WORK TO BE COMPLETED: Please reproduce the full set of data below exactly.

DATA SHOWN:
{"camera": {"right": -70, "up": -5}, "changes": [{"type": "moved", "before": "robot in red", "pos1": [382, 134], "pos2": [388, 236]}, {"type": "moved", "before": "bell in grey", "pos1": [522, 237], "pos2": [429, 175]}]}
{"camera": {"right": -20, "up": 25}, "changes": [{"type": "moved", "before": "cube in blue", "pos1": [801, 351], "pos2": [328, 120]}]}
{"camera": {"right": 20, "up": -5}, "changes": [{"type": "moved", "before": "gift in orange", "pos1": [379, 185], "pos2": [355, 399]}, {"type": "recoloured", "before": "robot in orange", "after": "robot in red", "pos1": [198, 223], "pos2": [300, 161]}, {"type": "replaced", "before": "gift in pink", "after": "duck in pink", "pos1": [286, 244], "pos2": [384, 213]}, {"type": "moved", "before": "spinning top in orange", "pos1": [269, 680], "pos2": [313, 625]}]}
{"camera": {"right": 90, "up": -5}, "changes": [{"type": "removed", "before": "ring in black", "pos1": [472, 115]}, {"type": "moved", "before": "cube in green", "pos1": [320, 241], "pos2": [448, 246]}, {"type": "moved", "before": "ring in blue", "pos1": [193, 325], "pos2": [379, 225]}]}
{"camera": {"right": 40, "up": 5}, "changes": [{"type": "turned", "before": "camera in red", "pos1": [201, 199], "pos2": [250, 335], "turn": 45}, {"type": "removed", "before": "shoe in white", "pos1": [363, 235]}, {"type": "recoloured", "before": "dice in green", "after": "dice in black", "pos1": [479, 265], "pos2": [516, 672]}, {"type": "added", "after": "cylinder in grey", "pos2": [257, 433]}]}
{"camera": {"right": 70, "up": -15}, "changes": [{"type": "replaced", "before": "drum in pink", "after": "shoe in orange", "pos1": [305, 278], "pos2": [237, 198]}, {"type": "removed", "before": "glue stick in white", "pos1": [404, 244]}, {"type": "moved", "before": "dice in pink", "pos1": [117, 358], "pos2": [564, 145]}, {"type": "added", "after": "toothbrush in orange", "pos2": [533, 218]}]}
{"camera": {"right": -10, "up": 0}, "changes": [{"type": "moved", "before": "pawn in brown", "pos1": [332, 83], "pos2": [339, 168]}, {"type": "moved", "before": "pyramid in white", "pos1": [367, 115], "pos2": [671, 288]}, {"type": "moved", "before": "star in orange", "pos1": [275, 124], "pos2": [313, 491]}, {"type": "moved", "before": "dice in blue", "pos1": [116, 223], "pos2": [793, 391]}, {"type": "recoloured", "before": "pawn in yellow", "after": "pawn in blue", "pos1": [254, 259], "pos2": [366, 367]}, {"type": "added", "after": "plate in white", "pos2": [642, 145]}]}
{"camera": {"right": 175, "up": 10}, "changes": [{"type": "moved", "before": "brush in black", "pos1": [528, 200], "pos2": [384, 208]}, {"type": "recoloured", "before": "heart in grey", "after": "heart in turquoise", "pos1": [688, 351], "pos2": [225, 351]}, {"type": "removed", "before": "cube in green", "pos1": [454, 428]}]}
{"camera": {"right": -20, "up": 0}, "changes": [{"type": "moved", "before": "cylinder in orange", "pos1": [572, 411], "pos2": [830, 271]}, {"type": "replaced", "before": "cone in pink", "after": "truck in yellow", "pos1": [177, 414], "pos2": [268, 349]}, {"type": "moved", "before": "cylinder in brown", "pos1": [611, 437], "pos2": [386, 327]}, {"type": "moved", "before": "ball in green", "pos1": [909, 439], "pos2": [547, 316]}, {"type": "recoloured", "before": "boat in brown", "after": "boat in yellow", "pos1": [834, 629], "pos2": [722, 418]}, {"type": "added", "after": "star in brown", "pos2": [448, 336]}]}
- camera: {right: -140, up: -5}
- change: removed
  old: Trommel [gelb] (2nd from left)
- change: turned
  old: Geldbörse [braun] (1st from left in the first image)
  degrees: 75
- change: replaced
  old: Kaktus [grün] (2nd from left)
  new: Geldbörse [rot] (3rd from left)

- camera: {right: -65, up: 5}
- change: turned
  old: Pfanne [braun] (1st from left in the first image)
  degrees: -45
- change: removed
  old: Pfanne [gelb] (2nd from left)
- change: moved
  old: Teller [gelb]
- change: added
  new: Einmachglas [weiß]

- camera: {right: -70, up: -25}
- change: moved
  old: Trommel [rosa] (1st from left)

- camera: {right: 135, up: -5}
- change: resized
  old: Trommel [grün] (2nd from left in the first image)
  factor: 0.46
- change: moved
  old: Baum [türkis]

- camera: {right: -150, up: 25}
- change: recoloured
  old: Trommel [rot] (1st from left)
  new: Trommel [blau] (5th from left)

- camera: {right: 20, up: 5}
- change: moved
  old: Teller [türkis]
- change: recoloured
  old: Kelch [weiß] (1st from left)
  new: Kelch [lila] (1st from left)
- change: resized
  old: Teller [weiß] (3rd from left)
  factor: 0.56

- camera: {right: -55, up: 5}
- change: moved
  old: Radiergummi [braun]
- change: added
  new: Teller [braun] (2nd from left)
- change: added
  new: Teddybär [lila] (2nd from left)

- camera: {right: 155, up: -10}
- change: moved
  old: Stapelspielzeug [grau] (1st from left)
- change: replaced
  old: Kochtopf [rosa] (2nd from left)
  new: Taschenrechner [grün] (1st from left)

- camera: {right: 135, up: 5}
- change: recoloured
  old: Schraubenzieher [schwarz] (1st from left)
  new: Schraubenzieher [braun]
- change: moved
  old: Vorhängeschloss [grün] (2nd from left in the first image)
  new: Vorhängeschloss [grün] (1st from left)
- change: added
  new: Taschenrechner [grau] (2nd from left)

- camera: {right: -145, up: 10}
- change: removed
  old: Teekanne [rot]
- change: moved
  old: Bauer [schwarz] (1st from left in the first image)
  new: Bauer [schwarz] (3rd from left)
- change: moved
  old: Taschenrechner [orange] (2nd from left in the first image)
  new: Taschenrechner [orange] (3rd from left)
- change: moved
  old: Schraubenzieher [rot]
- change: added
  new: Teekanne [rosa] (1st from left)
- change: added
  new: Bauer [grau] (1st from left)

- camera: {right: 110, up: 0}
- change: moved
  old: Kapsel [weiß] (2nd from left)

REPLY TO THE TASK:
{"camera": {"right": -70, "up": -5}, "changes": [{"type": "moved", "before": "robot in red", "pos1": [382, 134], "pos2": [388, 236]}, {"type": "moved", "before": "bell in grey", "pos1": [522, 237], "pos2": [429, 175]}]}
{"camera": {"right": -20, "up": 25}, "changes": [{"type": "moved", "before": "cube in blue", "pos1": [801, 351], "pos2": [328, 120]}]}
{"camera": {"right": 20, "up": -5}, "changes": [{"type": "moved", "before": "gift in orange", "pos1": [379, 185], "pos2": [355, 399]}, {"type": "recoloured", "before": "robot in orange", "after": "robot in red", "pos1": [198, 223], "pos2": [300, 161]}, {"type": "replaced", "before": "gift in pink", "after": "duck in pink", "pos1": [286, 244], "pos2": [384, 213]}, {"type": "moved", "before": "spinning top in orange", "pos1": [269, 680], "pos2": [313, 625]}]}
{"camera": {"right": 90, "up": -5}, "changes": [{"type": "removed", "before": "ring in black", "pos1": [472, 115]}, {"type": "moved", "before": "cube in green", "pos1": [320, 241], "pos2": [448, 246]}, {"type": "moved", "before": "ring in blue", "pos1": [193, 325], "pos2": [379, 225]}]}
{"camera": {"right": 40, "up": 5}, "changes": [{"type": "turned", "before": "camera in red", "pos1": [201, 199], "pos2": [250, 335], "turn": 45}, {"type": "removed", "before": "shoe in white", "pos1": [363, 235]}, {"type": "recoloured", "before": "dice in green", "after": "dice in black", "pos1": [479, 265], "pos2": [516, 672]}, {"type": "added", "after": "cylinder in grey", "pos2": [257, 433]}]}
{"camera": {"right": 70, "up": -15}, "changes": [{"type": "replaced", "before": "drum in pink", "after": "shoe in orange", "pos1": [305, 278], "pos2": [237, 198]}, {"type": "removed", "before": "glue stick in white", "pos1": [404, 244]}, {"type": "moved", "before": "dice in pink", "pos1": [117, 358], "pos2": [564, 145]}, {"type": "added", "after": "toothbrush in orange", "pos2": [533, 218]}]}
{"camera": {"right": -10, "up": 0}, "changes": [{"type": "moved", "before": "pawn in brown", "pos1": [332, 83], "pos2": [339, 168]}, {"type": "moved", "before": "pyramid in white", "pos1": [367, 115], "pos2": [671, 288]}, {"type": "moved", "before": "star in orange", "pos1": [275, 124], "pos2": [313, 491]}, {"type": "moved", "before": "dice in blue", "pos1": [116, 223], "pos2": [793, 391]}, {"type": "recoloured", "before": "pawn in yellow", "after": "pawn in blue", "pos1": [254, 259], "pos2": [366, 367]}, {"type": "added", "after": "plate in white", "pos2": [642, 145]}]}
{"camera": {"right": 175, "up": 10}, "changes": [{"type": "moved", "before": "brush in black", "pos1": [528, 200], "pos2": [384, 208]}, {"type": "recoloured", "before": "heart in grey", "after": "heart in turquoise", "pos1": [688, 351], "pos2": [225, 351]}, {"type": "removed", "before": "cube in green", "pos1": [454, 428]}]}
{"camera": {"right": -20, "up": 0}, "changes": [{"type": "moved", "before": "cylinder in orange", "pos1": [572, 411], "pos2": [830, 271]}, {"type": "replaced", "before": "cone in pink", "after": "truck in yellow", "pos1": [177, 414], "pos2": [268, 349]}, {"type": "moved", "before": "cylinder in brown", "pos1": [611, 437], "pos2": [386, 327]}, {"type": "moved", "before": "ball in green", "pos1": [909, 439], "pos2": [547, 316]}, {"type": "recoloured", "before": "boat in brown", "after": "boat in yellow", "pos1": [834, 629], "pos2": [722, 418]}, {"type": "added", "after": "star in brown", "pos2": [448, 336]}]}
- camera: {right: -140, up: -5}
- change: removed
  old: Trommel [gelb] (2nd from left)
- change: turned
  old: Geldbörse [braun] (1st from left in the first image)
  degrees: 75
- change: replaced
  old: Kaktus [grün] (2nd from left)
  new: Geldbörse [rot] (3rd from left)

- camera: {right: -65, up: 5}
- change: turned
  old: Pfanne [braun] (1st from left in the first image)
  degrees: -45
- change: removed
  old: Pfanne [gelb] (2nd from left)
- change: moved
  old: Teller [gelb]
- change: added
  new: Einmachglas [weiß]

- camera: {right: -70, up: -25}
- change: moved
  old: Trommel [rosa] (1st from left)

- camera: {right: 135, up: -5}
- change: resized
  old: Trommel [grün] (2nd from left in the first image)
  factor: 0.46
- change: moved
  old: Baum [türkis]

- camera: {right: -150, up: 25}
- change: recoloured
  old: Trommel [rot] (1st from left)
  new: Trommel [blau] (5th from left)

- camera: {right: 20, up: 5}
- change: moved
  old: Teller [türkis]
- change: recoloured
  old: Kelch [weiß] (1st from left)
  new: Kelch [lila] (1st from left)
- change: resized
  old: Teller [weiß] (3rd from left)
  factor: 0.56

- camera: {right: -55, up: 5}
- change: moved
  old: Radiergummi [braun]
- change: added
  new: Teller [braun] (2nd from left)
- change: added
  new: Teddybär [lila] (2nd from left)

- camera: {right: 155, up: -10}
- change: moved
  old: Stapelspielzeug [grau] (1st from left)
- change: replaced
  old: Kochtopf [rosa] (2nd from left)
  new: Taschenrechner [grün] (1st from left)

- camera: {right: 135, up: 5}
- change: recoloured
  old: Schraubenzieher [schwarz] (1st from left)
  new: Schraubenzieher [braun]
- change: moved
  old: Vorhängeschloss [grün] (2nd from left in the first image)
  new: Vorhängeschloss [grün] (1st from left)
- change: added
  new: Taschenrechner [grau] (2nd from left)

- camera: {right: -145, up: 10}
- change: removed
  old: Teekanne [rot]
- change: moved
  old: Bauer [schwarz] (1st from left in the first image)
  new: Bauer [schwarz] (3rd from left)
- change: moved
  old: Taschenrechner [orange] (2nd from left in the first image)
  new: Taschenrechner [orange] (3rd from left)
- change: moved
  old: Schraubenzieher [rot]
- change: added
  new: Teekanne [rosa] (1st from left)
- change: added
  new: Bauer [grau] (1st from left)

- camera: {right: 110, up: 0}
- change: moved
  old: Kapsel [weiß] (2nd from left)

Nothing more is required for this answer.